◆ **Raw data**
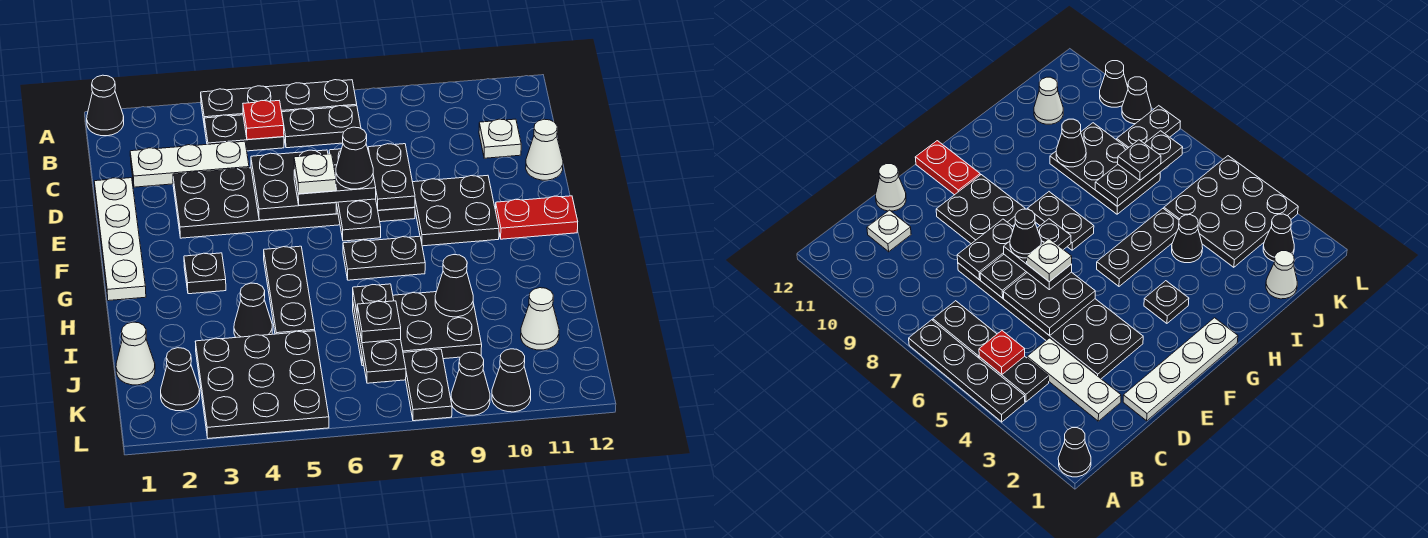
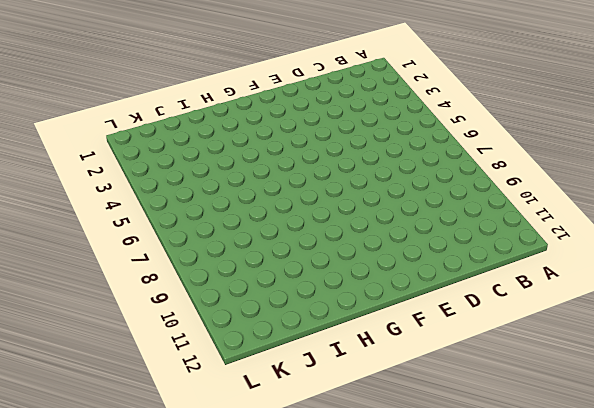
none -> black 1x1 cone [87,75,124,136]
none -> black 1x4 plate [201,80,357,127]
none -> black 1x2 plate [204,115,284,151]
none -> black 1x2 plate [282,106,361,148]

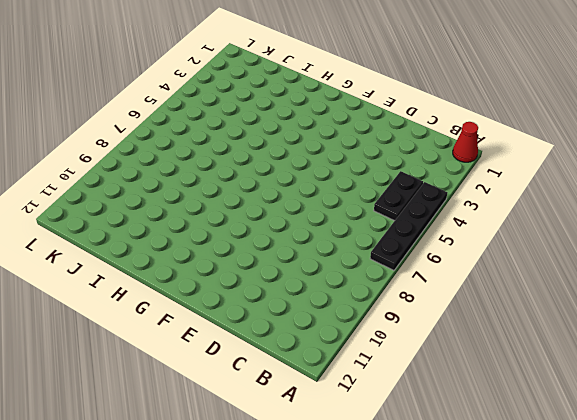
red 1x1 cone [453,122,478,162] -> black 1x1 cone [87,75,124,136]
none -> black 1x2 plate [282,106,361,148]
none -> white 1x3 plate [130,141,249,187]
none -> white 1x1 plate [479,119,521,158]
none -> white 1x4 plate [94,178,146,301]

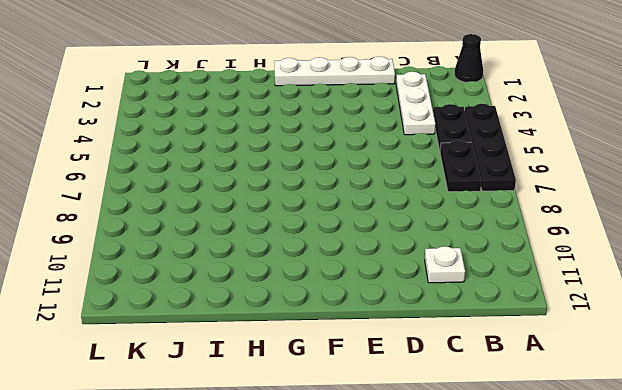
none -> black 2x6 plate [173,168,415,238]
none -> white 1x1 cone [526,119,563,180]
none -> black 2x2 plate [413,175,499,246]
none -> red 1x2 plate [495,196,578,239]

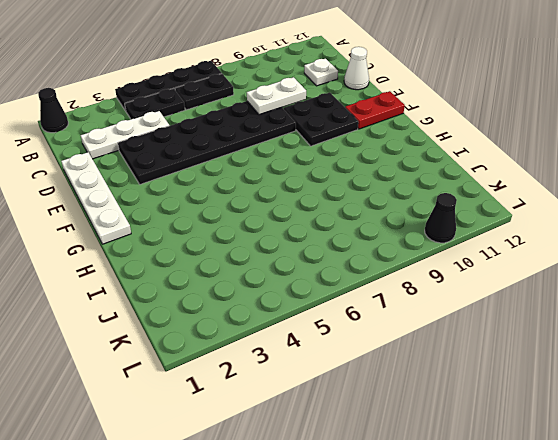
white 1x2 plate [247,77,306,115] -> black 1x2 plate [368,144,415,210]
none -> black 1x1 plate [184,253,226,294]
none -> black 1x3 plate [264,246,315,334]
none -> black 1x2 plate [343,236,425,280]
none -> black 1x1 cone [234,283,272,337]

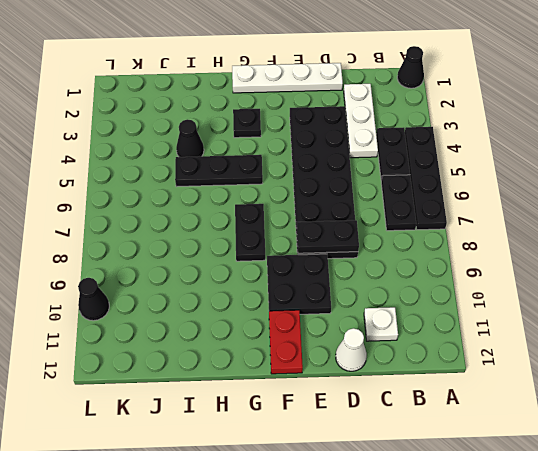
none -> black 2x3 plate [353,292,482,366]
none -> white 1x1 cone [116,322,155,385]
none -> black 3x3 plate [195,331,329,439]
none -> white 1x1 cone [521,288,559,350]

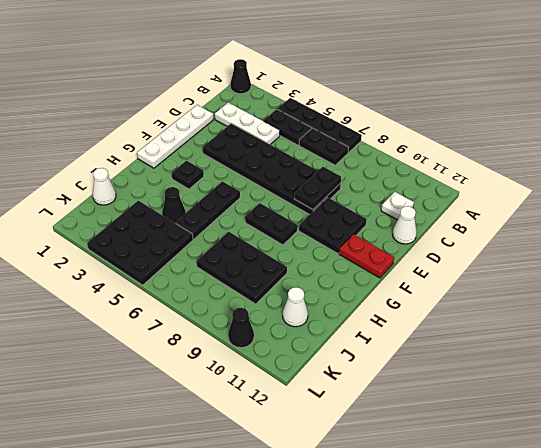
none -> black 1x1 cone [161,348,200,411]
none -> black 1x2 plate [403,349,452,421]
none -> black 1x1 cone [451,352,490,415]
none -> red 1x1 plate [243,101,284,140]

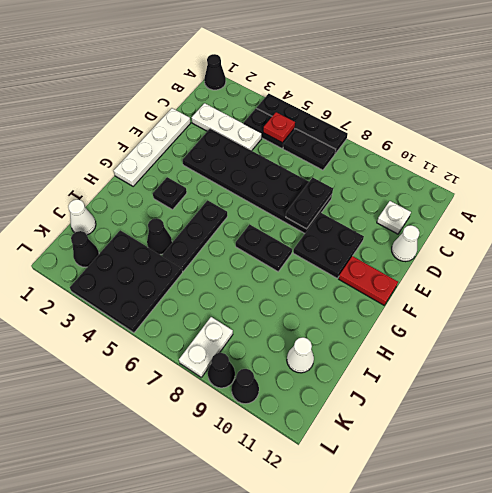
white 1x2 plate [179,317,233,377] -> black 1x2 plate [403,349,452,421]
none -> black 2x3 plate [353,292,482,366]
none -> black 2x2 plate [251,150,336,220]
none -> black 1x3 plate [329,149,381,241]
none -> black 1x3 plate [353,284,406,383]

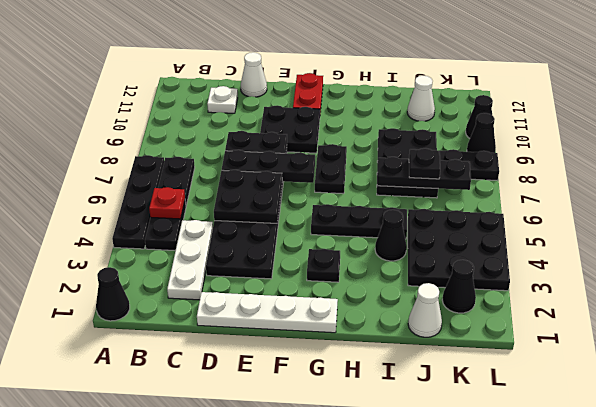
none -> black 1x1 cone [435,255,473,317]
none -> black 1x2 plate [294,165,376,205]
none -> white 1x1 plate [294,154,336,194]
none -> black 1x1 cone [336,127,373,189]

◆ **Task directions**
All that is needed is an exact copy of the lines from the line with "none -> black 1x3 plate [353,284,406,383]" through the end of the listing, both ends included, with no pictures.

◆ **Task output**
none -> black 1x3 plate [353,284,406,383]

none -> black 1x1 cone [435,255,473,317]
none -> black 1x2 plate [294,165,376,205]
none -> white 1x1 plate [294,154,336,194]
none -> black 1x1 cone [336,127,373,189]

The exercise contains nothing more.